Start of PROVIDED DATA

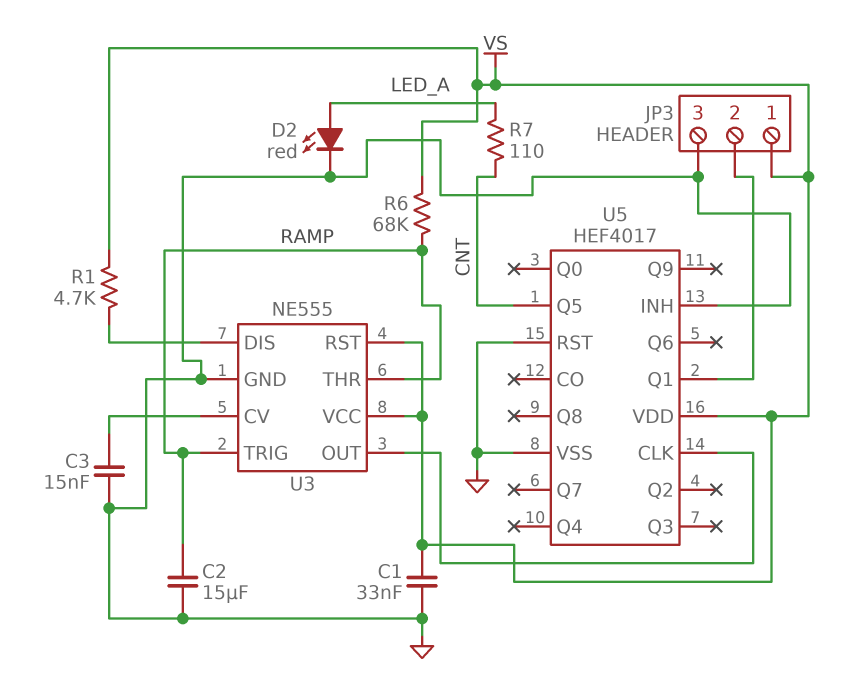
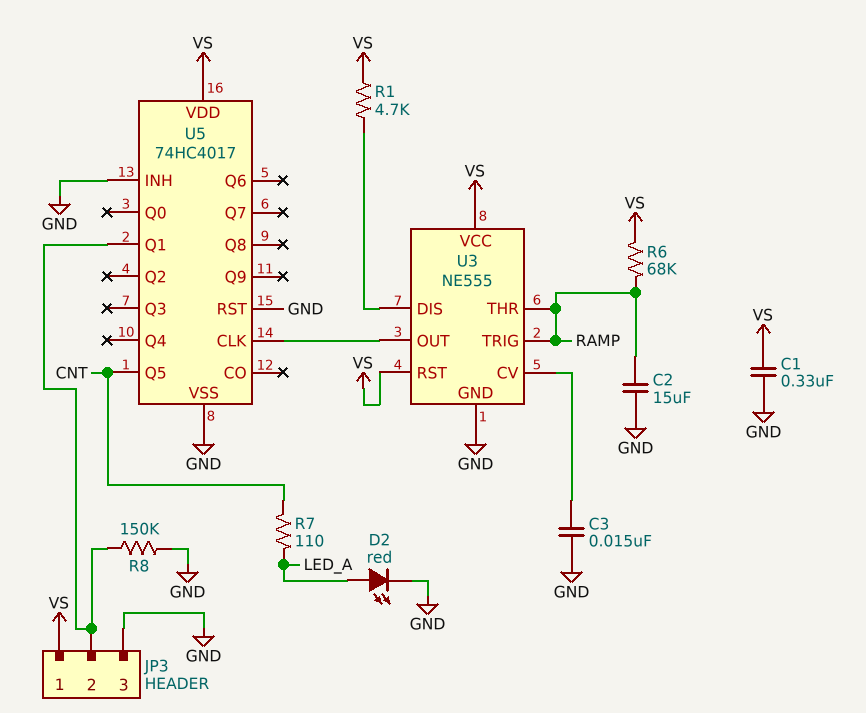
C1: 33nF (GND, VS) -> 330nF (GND, VS)
R8: none -> 150k (GND, JP3/2)
U5: HEF4017 -> 74HC4017

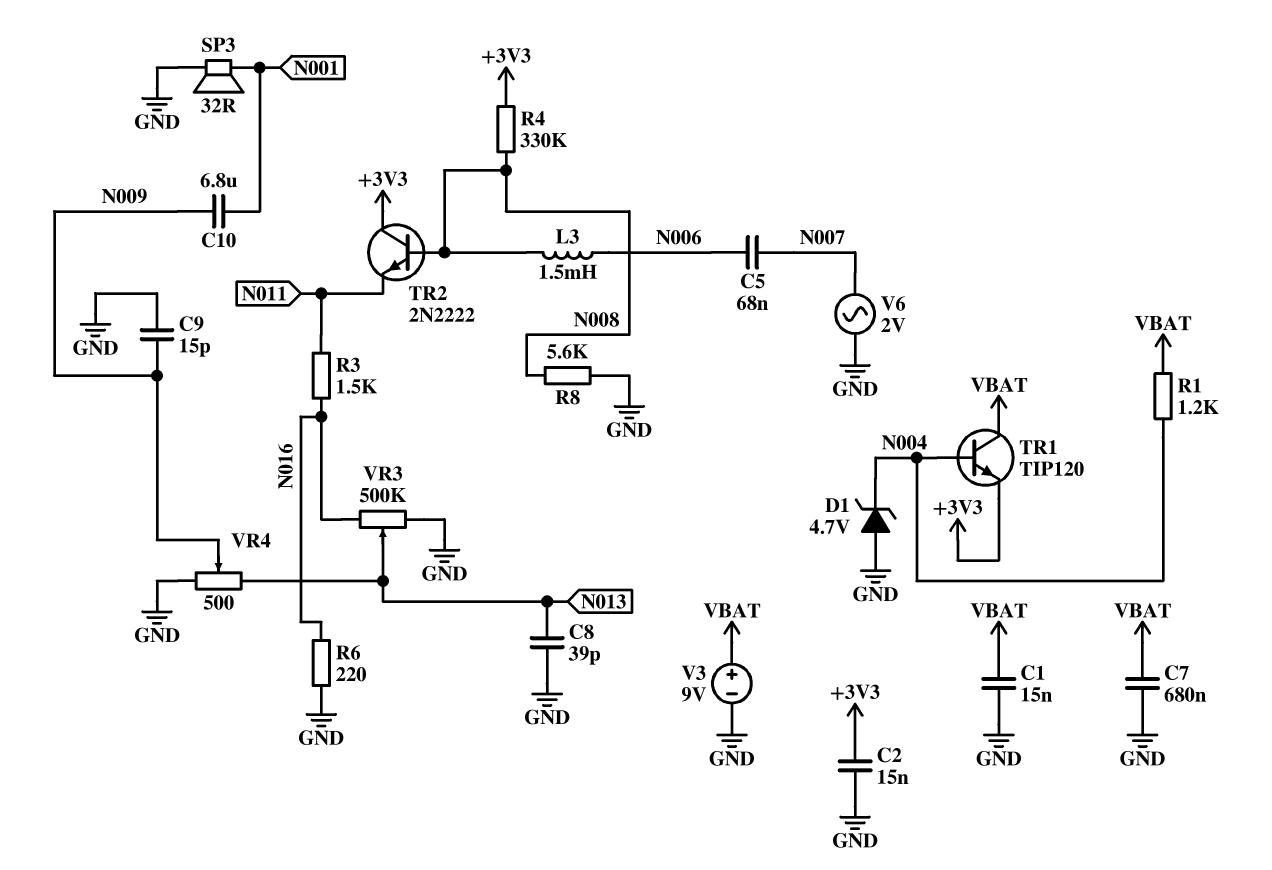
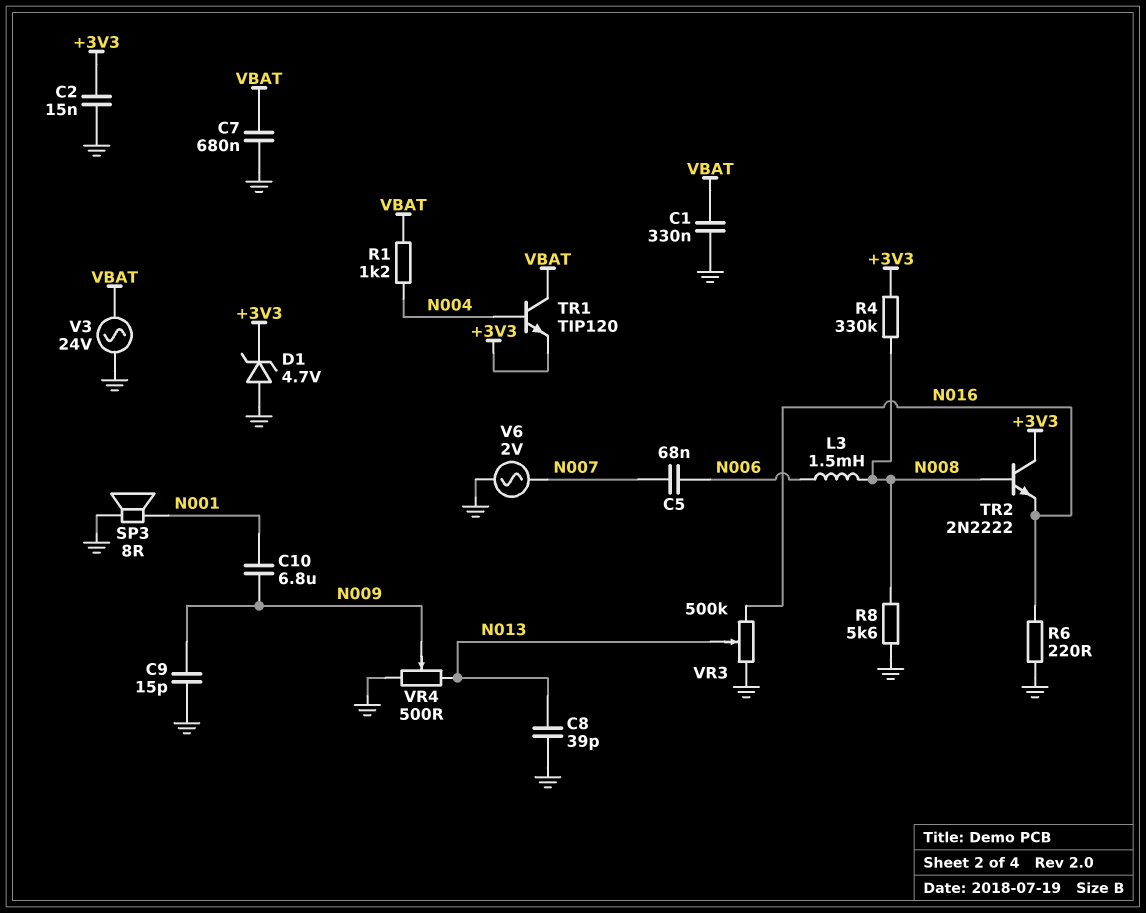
C1: 15nF (GND, VBAT) -> 330nF (GND, VBAT)
D1: zener 4.7V (A GND, K N004) -> zener 4.7V (A GND, K +3V3)
R3: 1.5k (N011, N016) -> none
SP3: speaker 32R (GND, N001) -> speaker 8R (GND, N001)
TR2: NPN 2N2222 (B N008, C +3V3, E N011) -> NPN 2N2222 (B N008, C +3V3, E N016)
V3: 9V (plus VBAT, minus GND) -> AC 24V (GND, VBAT)

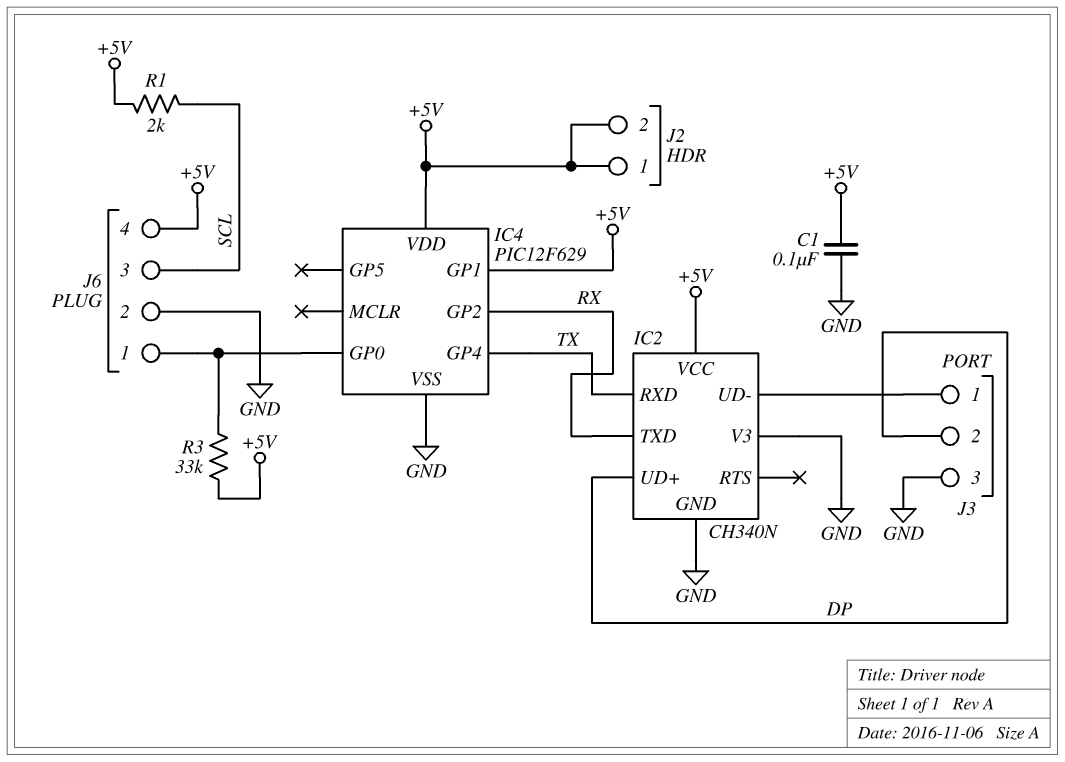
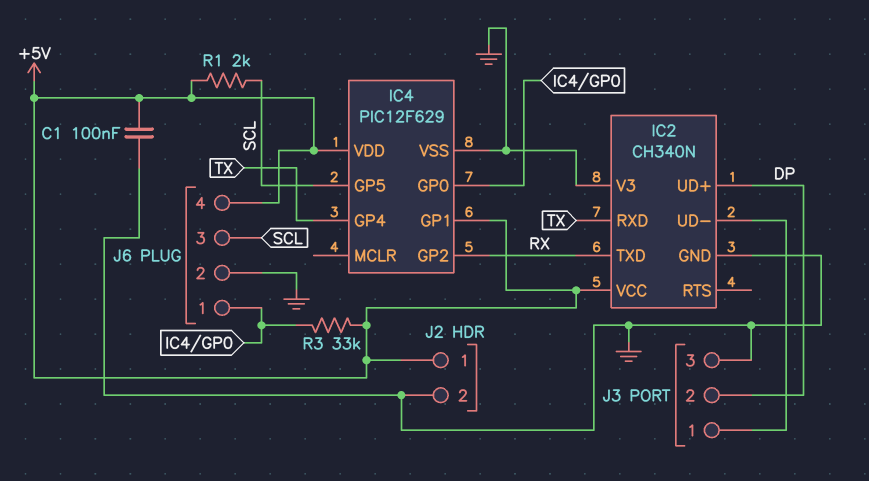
IC4 pin GP5: none -> SCL
J2 pin 2: +5V -> GND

End of PROVIDED DATA

Only the lines from the one containing "C1: 15nF (GND, VBAT) -> 330nF (GND, VBAT)" through the last line of the entries above belong in the copy; reproduce them exactly and drop every picture.

C1: 15nF (GND, VBAT) -> 330nF (GND, VBAT)
D1: zener 4.7V (A GND, K N004) -> zener 4.7V (A GND, K +3V3)
R3: 1.5k (N011, N016) -> none
SP3: speaker 32R (GND, N001) -> speaker 8R (GND, N001)
TR2: NPN 2N2222 (B N008, C +3V3, E N011) -> NPN 2N2222 (B N008, C +3V3, E N016)
V3: 9V (plus VBAT, minus GND) -> AC 24V (GND, VBAT)

IC4 pin GP5: none -> SCL
J2 pin 2: +5V -> GND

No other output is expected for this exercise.